---------- RECORDS SUPPLIED ----------
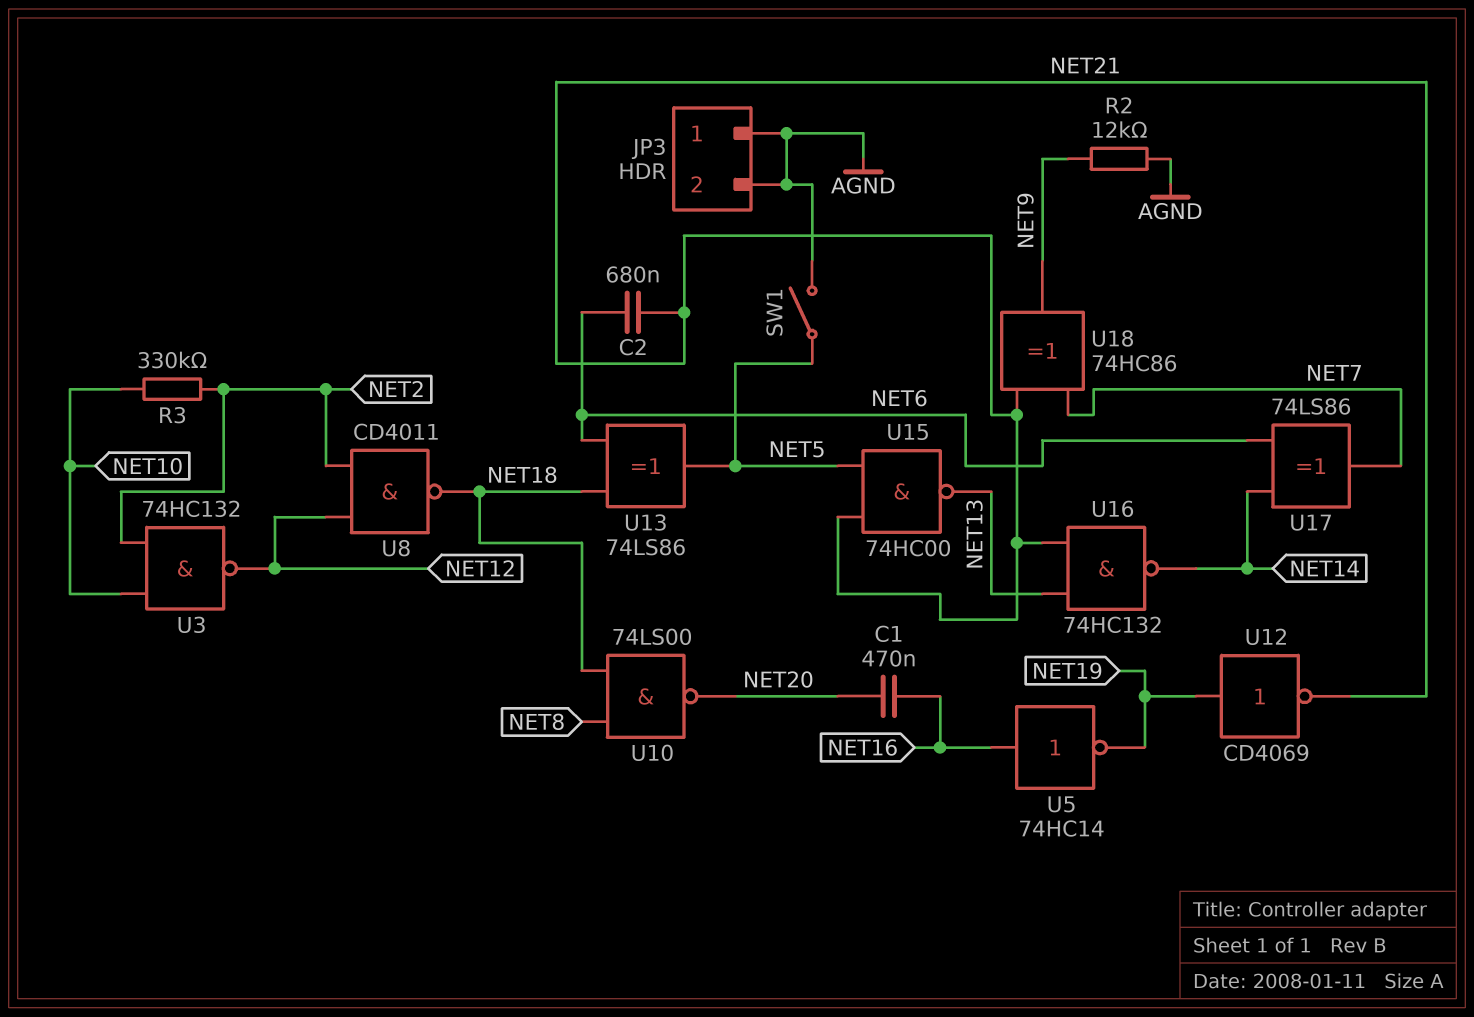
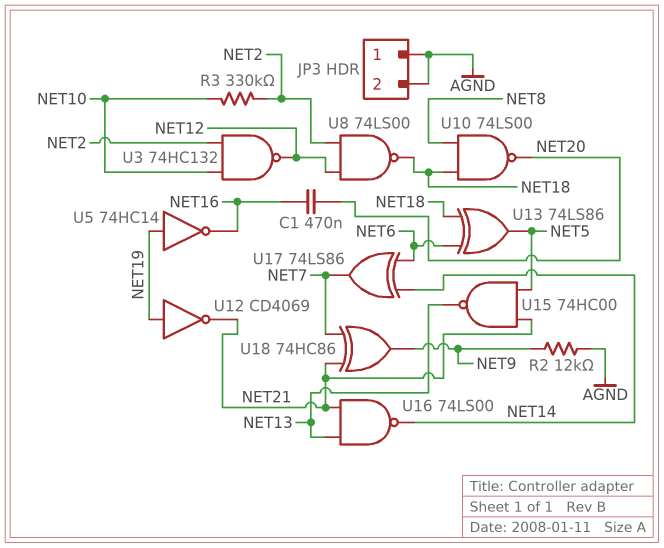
C2: 680nF (NET6, NET21) -> none
SW1: switch (AGND, NET5) -> none
U5: NOT 74HC14 (in NET16, out NET19) -> NOT 74HC14 (in NET19, out NET16)
U8: NAND CD4011 (in NET2, in NET12, out NET18) -> NAND 74LS00 (in NET2, in NET12, out NET18)
U16: NAND 74HC132 (in NET13, in NET21, out NET14) -> NAND 74LS00 (in NET13, in NET21, out NET14)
----------
WHAT YOU WILL DO:
Each line above is to be duplicated exactly, and the pictures are to be omitted.

SOLUTION TO THIS EXERCISE:
C2: 680nF (NET6, NET21) -> none
SW1: switch (AGND, NET5) -> none
U5: NOT 74HC14 (in NET16, out NET19) -> NOT 74HC14 (in NET19, out NET16)
U8: NAND CD4011 (in NET2, in NET12, out NET18) -> NAND 74LS00 (in NET2, in NET12, out NET18)
U16: NAND 74HC132 (in NET13, in NET21, out NET14) -> NAND 74LS00 (in NET13, in NET21, out NET14)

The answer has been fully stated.